Task directions ▸
Can you copy out the listing below word for word, reproducing every line in order?

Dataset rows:
▼▼▼

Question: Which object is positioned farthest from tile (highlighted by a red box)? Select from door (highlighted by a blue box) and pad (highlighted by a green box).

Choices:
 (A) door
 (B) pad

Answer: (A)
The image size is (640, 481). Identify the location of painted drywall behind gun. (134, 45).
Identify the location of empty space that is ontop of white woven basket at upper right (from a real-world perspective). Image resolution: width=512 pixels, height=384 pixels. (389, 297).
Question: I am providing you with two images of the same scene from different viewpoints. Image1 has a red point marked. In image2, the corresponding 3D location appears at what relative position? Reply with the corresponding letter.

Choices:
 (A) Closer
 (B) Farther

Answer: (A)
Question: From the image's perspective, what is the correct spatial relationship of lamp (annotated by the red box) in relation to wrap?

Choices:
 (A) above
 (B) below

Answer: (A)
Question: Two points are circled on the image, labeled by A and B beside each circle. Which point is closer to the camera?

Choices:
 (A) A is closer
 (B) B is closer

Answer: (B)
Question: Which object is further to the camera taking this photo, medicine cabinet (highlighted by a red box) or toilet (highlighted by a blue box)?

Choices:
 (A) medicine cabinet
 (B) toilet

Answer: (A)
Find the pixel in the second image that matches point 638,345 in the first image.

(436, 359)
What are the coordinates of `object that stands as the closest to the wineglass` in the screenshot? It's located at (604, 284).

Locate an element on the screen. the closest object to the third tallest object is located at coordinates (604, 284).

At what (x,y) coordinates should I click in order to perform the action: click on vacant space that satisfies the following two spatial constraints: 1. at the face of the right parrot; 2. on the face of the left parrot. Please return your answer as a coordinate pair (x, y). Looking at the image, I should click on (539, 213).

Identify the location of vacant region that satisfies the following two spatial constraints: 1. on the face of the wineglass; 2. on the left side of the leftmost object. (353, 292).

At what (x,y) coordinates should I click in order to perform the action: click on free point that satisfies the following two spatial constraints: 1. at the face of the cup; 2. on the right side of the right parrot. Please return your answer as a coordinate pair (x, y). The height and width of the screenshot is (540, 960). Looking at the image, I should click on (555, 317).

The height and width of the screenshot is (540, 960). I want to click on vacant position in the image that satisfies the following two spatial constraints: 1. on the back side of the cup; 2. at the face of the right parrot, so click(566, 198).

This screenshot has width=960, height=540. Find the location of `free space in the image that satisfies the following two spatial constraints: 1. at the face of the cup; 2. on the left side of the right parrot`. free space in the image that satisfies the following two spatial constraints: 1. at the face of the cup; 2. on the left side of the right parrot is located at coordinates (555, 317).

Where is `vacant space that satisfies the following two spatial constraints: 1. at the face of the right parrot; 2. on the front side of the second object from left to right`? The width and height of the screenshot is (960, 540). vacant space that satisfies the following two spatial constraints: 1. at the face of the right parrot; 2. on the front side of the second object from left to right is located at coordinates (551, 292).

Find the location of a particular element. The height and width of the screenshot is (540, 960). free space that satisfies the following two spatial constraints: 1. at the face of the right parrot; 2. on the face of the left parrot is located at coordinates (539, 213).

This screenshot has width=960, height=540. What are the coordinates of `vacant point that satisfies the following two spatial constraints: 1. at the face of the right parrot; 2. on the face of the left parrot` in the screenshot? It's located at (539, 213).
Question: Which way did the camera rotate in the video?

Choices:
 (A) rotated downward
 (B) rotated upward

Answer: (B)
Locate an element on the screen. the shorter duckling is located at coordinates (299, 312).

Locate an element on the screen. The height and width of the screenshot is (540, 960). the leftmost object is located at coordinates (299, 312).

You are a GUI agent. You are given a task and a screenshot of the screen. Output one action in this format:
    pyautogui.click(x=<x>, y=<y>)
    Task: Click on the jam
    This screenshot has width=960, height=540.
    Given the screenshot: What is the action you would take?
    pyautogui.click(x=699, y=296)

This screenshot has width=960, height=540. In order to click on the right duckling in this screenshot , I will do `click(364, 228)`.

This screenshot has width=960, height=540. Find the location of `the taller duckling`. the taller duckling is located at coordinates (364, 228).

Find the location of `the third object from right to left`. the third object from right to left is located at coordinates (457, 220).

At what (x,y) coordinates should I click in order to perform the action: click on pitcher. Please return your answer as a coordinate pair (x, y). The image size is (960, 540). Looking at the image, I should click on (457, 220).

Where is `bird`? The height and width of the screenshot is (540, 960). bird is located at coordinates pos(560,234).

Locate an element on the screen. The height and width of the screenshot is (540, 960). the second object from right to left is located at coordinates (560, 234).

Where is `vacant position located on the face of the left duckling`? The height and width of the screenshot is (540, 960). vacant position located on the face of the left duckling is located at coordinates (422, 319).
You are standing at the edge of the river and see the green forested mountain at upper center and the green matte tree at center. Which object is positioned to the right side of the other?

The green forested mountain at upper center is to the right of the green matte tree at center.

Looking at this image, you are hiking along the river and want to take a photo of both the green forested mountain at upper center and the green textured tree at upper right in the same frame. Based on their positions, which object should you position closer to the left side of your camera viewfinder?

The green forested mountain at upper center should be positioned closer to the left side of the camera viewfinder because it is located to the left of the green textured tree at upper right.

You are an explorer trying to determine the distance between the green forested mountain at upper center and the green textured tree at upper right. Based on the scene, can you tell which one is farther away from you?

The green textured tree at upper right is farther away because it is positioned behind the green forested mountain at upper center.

▲▲▲

Solution ▸
Question: Which object is positioned farthest from tile (highlighted by a red box)? Select from door (highlighted by a blue box) and pad (highlighted by a green box).

Choices:
 (A) door
 (B) pad

Answer: (A)
The image size is (640, 481). Identify the location of painted drywall behind gun. (134, 45).
Identify the location of empty space that is ontop of white woven basket at upper right (from a real-world perspective). Image resolution: width=512 pixels, height=384 pixels. (389, 297).
Question: I am providing you with two images of the same scene from different viewpoints. Image1 has a red point marked. In image2, the corresponding 3D location appears at what relative position? Reply with the corresponding letter.

Choices:
 (A) Closer
 (B) Farther

Answer: (A)
Question: From the image's perspective, what is the correct spatial relationship of lamp (annotated by the red box) in relation to wrap?

Choices:
 (A) above
 (B) below

Answer: (A)
Question: Two points are circled on the image, labeled by A and B beside each circle. Which point is closer to the camera?

Choices:
 (A) A is closer
 (B) B is closer

Answer: (B)
Question: Which object is further to the camera taking this photo, medicine cabinet (highlighted by a red box) or toilet (highlighted by a blue box)?

Choices:
 (A) medicine cabinet
 (B) toilet

Answer: (A)
Find the pixel in the second image that matches point 638,345 in the first image.

(436, 359)
What are the coordinates of `object that stands as the closest to the wineglass` in the screenshot? It's located at (604, 284).

Locate an element on the screen. the closest object to the third tallest object is located at coordinates (604, 284).

At what (x,y) coordinates should I click in order to perform the action: click on vacant space that satisfies the following two spatial constraints: 1. at the face of the right parrot; 2. on the face of the left parrot. Please return your answer as a coordinate pair (x, y). Looking at the image, I should click on (539, 213).

Identify the location of vacant region that satisfies the following two spatial constraints: 1. on the face of the wineglass; 2. on the left side of the leftmost object. (353, 292).

At what (x,y) coordinates should I click in order to perform the action: click on free point that satisfies the following two spatial constraints: 1. at the face of the cup; 2. on the right side of the right parrot. Please return your answer as a coordinate pair (x, y). The height and width of the screenshot is (540, 960). Looking at the image, I should click on (555, 317).

The height and width of the screenshot is (540, 960). I want to click on vacant position in the image that satisfies the following two spatial constraints: 1. on the back side of the cup; 2. at the face of the right parrot, so click(566, 198).

This screenshot has width=960, height=540. Find the location of `free space in the image that satisfies the following two spatial constraints: 1. at the face of the cup; 2. on the left side of the right parrot`. free space in the image that satisfies the following two spatial constraints: 1. at the face of the cup; 2. on the left side of the right parrot is located at coordinates (555, 317).

Where is `vacant space that satisfies the following two spatial constraints: 1. at the face of the right parrot; 2. on the front side of the second object from left to right`? The width and height of the screenshot is (960, 540). vacant space that satisfies the following two spatial constraints: 1. at the face of the right parrot; 2. on the front side of the second object from left to right is located at coordinates (551, 292).

Find the location of a particular element. The height and width of the screenshot is (540, 960). free space that satisfies the following two spatial constraints: 1. at the face of the right parrot; 2. on the face of the left parrot is located at coordinates (539, 213).

This screenshot has width=960, height=540. What are the coordinates of `vacant point that satisfies the following two spatial constraints: 1. at the face of the right parrot; 2. on the face of the left parrot` in the screenshot? It's located at (539, 213).
Question: Which way did the camera rotate in the video?

Choices:
 (A) rotated downward
 (B) rotated upward

Answer: (B)
Locate an element on the screen. the shorter duckling is located at coordinates (299, 312).

Locate an element on the screen. The height and width of the screenshot is (540, 960). the leftmost object is located at coordinates (299, 312).

You are a GUI agent. You are given a task and a screenshot of the screen. Output one action in this format:
    pyautogui.click(x=<x>, y=<y>)
    Task: Click on the jam
    This screenshot has width=960, height=540.
    Given the screenshot: What is the action you would take?
    pyautogui.click(x=699, y=296)

This screenshot has width=960, height=540. In order to click on the right duckling in this screenshot , I will do `click(364, 228)`.

This screenshot has width=960, height=540. Find the location of `the taller duckling`. the taller duckling is located at coordinates (364, 228).

Find the location of `the third object from right to left`. the third object from right to left is located at coordinates (457, 220).

At what (x,y) coordinates should I click in order to perform the action: click on pitcher. Please return your answer as a coordinate pair (x, y). The image size is (960, 540). Looking at the image, I should click on (457, 220).

Where is `bird`? The height and width of the screenshot is (540, 960). bird is located at coordinates pos(560,234).

Locate an element on the screen. The height and width of the screenshot is (540, 960). the second object from right to left is located at coordinates (560, 234).

Where is `vacant position located on the face of the left duckling`? The height and width of the screenshot is (540, 960). vacant position located on the face of the left duckling is located at coordinates (422, 319).
You are standing at the edge of the river and see the green forested mountain at upper center and the green matte tree at center. Which object is positioned to the right side of the other?

The green forested mountain at upper center is to the right of the green matte tree at center.

Looking at this image, you are hiking along the river and want to take a photo of both the green forested mountain at upper center and the green textured tree at upper right in the same frame. Based on their positions, which object should you position closer to the left side of your camera viewfinder?

The green forested mountain at upper center should be positioned closer to the left side of the camera viewfinder because it is located to the left of the green textured tree at upper right.

You are an explorer trying to determine the distance between the green forested mountain at upper center and the green textured tree at upper right. Based on the scene, can you tell which one is farther away from you?

The green textured tree at upper right is farther away because it is positioned behind the green forested mountain at upper center.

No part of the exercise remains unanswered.